[SOURCE MATERIAL — start]
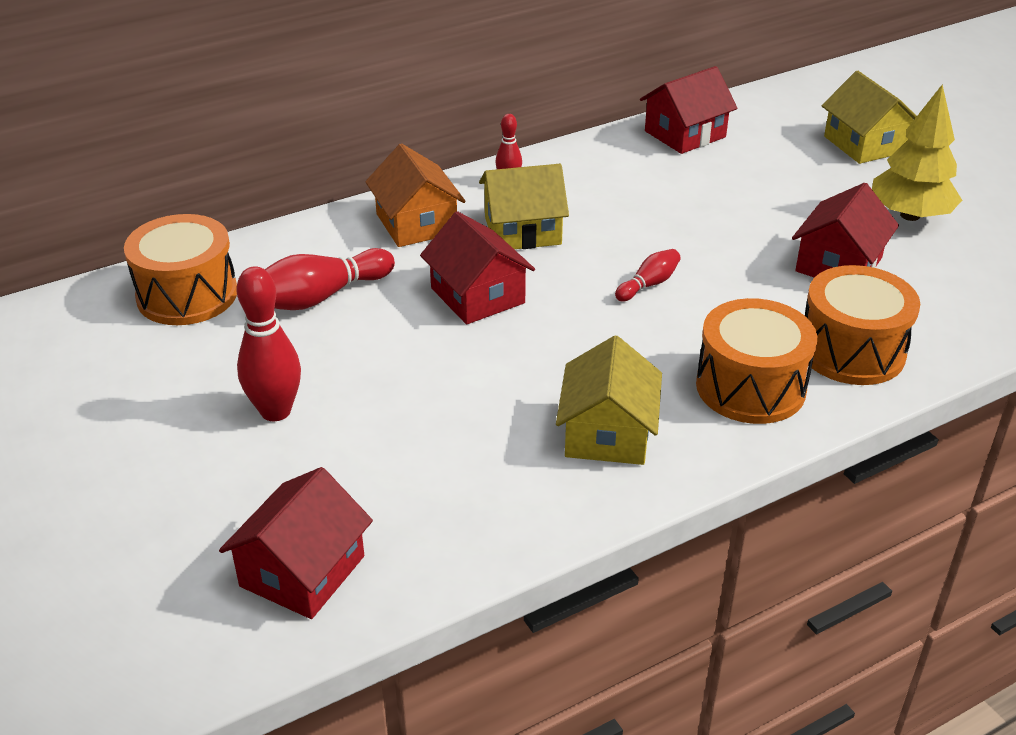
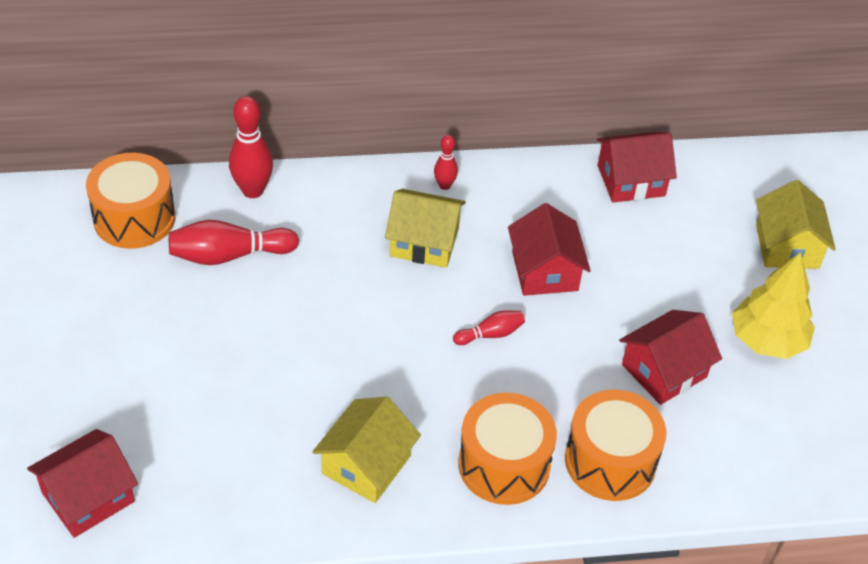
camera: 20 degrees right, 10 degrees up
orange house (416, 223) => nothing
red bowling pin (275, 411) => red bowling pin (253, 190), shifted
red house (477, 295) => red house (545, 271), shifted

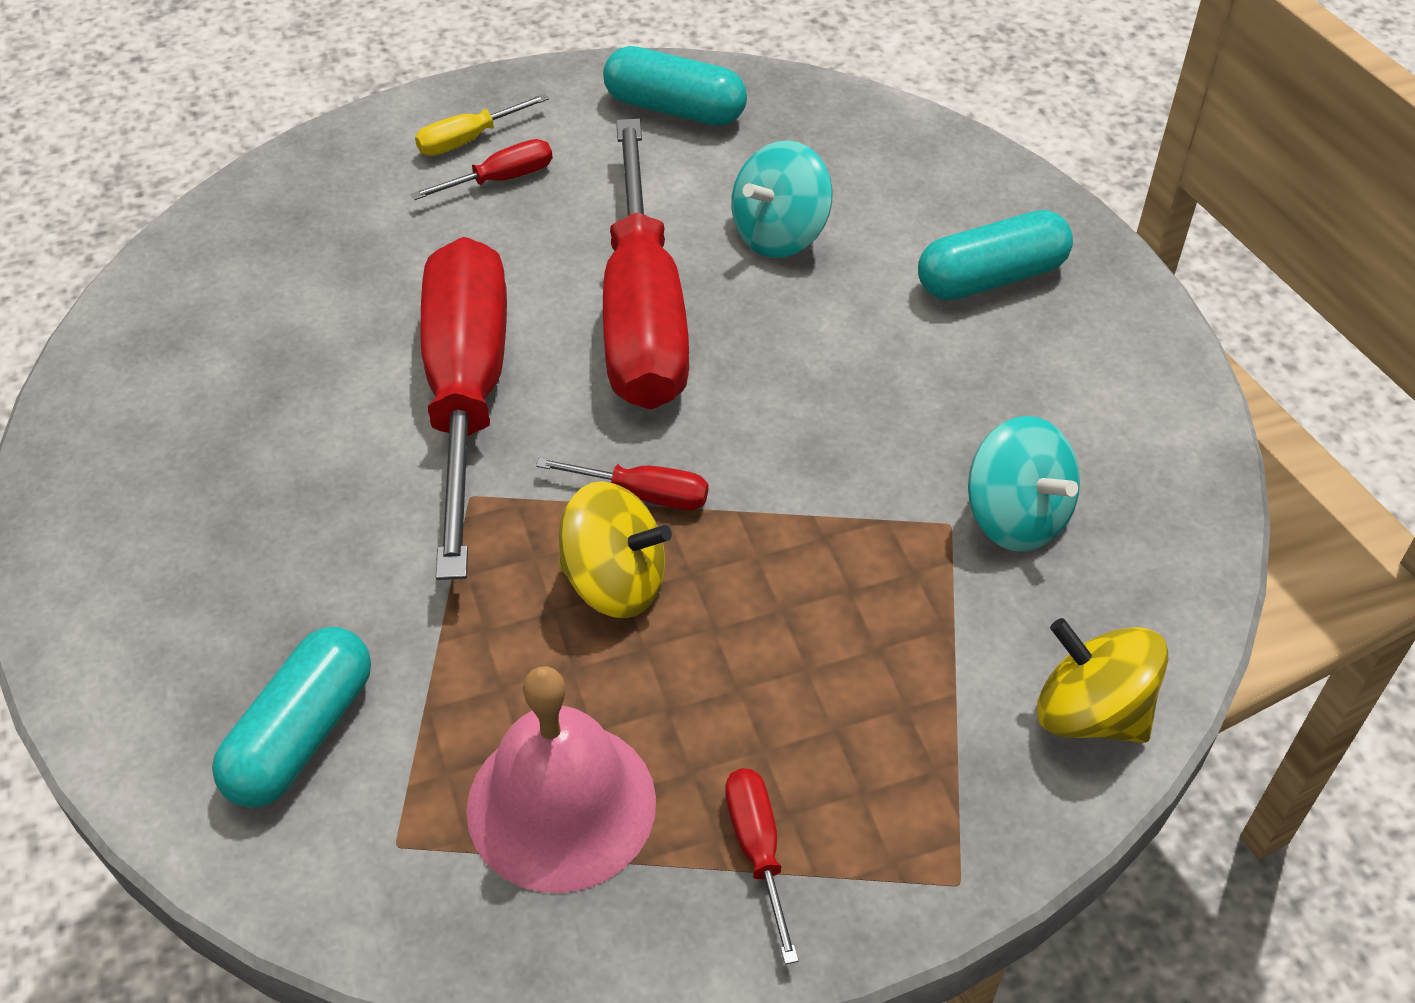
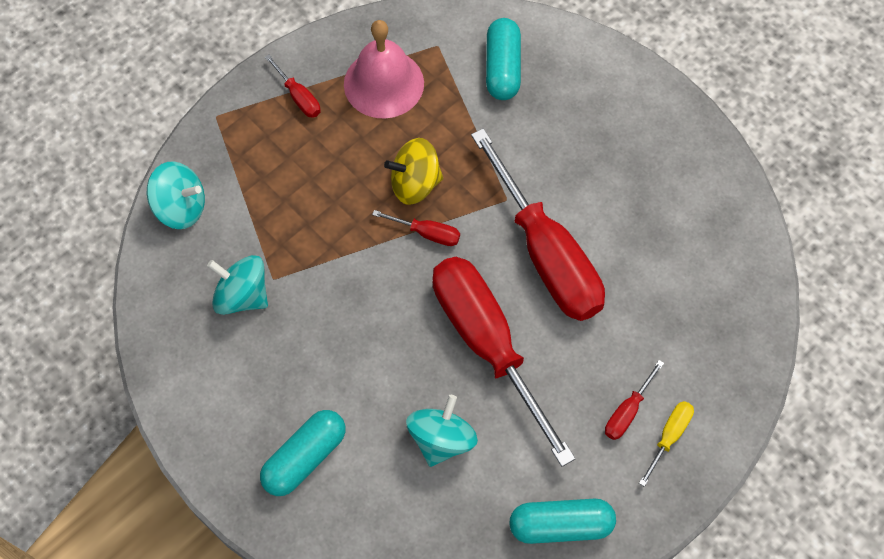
camera: 155 degrees right, 15 degrees up
yellow spinning top (1091, 712) => turquoise spinning top (181, 207)
red screwdriver (643, 494) => red screwdriver (426, 233), 150 degrees counterclockwise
[SOURCE MATERIAL — finish]
WORK ORDER: Reproduce the listing above exactly, without a single picture.

RESPONSE BOX:
camera: 20 degrees right, 10 degrees up
orange house (416, 223) => nothing
red bowling pin (275, 411) => red bowling pin (253, 190), shifted
red house (477, 295) => red house (545, 271), shifted

camera: 155 degrees right, 15 degrees up
yellow spinning top (1091, 712) => turquoise spinning top (181, 207)
red screwdriver (643, 494) => red screwdriver (426, 233), 150 degrees counterclockwise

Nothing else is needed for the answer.